_Task description_. Retrieve each line that contains the word "ECHO" from the entries below.

_Task input_.

+--

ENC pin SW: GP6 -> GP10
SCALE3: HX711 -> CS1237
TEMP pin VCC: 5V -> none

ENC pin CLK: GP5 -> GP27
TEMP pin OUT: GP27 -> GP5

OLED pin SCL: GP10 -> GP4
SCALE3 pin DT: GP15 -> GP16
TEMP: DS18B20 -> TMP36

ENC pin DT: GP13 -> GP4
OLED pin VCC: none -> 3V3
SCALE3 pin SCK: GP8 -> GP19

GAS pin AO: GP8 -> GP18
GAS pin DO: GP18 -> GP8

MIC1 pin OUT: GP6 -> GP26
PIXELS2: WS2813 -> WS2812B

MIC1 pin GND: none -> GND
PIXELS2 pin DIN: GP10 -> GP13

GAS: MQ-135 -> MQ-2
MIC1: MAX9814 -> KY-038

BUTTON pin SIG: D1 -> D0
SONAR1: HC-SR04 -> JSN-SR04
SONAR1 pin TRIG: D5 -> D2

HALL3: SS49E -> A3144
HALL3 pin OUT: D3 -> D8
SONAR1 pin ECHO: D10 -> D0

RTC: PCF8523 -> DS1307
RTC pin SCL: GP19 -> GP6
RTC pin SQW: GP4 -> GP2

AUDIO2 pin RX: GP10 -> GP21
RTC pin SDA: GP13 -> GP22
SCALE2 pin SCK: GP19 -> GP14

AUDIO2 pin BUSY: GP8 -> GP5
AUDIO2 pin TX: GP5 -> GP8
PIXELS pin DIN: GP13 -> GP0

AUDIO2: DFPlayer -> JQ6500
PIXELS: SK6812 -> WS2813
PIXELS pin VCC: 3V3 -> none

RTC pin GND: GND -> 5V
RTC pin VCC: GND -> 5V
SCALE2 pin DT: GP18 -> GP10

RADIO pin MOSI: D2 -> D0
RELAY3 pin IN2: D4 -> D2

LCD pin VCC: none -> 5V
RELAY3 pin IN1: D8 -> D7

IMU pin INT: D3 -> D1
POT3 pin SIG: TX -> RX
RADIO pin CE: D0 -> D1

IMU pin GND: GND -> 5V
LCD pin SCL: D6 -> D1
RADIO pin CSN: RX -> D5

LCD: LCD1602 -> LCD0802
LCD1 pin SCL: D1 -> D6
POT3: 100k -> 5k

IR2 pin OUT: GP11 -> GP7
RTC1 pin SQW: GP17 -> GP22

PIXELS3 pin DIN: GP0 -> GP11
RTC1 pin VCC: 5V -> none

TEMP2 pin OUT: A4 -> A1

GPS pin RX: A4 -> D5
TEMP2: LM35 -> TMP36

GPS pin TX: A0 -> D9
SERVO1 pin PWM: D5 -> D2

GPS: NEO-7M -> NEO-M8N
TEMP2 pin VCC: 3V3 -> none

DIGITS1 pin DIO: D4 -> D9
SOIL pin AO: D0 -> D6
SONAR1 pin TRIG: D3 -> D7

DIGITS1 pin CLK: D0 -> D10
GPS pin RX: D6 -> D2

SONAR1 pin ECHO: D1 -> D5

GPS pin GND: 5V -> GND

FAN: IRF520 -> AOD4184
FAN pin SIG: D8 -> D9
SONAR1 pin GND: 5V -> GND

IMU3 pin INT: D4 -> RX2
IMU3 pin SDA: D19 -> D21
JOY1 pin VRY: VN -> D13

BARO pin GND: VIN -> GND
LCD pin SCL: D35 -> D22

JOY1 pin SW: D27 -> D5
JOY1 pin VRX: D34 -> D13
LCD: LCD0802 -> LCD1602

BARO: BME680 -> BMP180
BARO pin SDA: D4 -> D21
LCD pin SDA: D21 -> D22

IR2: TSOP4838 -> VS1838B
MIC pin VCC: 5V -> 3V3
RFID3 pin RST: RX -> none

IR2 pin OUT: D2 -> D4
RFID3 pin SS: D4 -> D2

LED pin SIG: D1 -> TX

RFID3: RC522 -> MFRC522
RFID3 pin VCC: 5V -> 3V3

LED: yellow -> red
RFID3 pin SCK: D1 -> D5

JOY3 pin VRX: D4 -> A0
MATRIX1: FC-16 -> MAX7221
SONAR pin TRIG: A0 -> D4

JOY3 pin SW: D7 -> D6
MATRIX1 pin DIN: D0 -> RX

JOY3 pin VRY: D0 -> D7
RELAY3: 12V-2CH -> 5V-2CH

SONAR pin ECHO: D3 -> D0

+--

_Result for this exercise_.
SONAR1 pin ECHO: D10 -> D0
SONAR1 pin ECHO: D1 -> D5
SONAR pin ECHO: D3 -> D0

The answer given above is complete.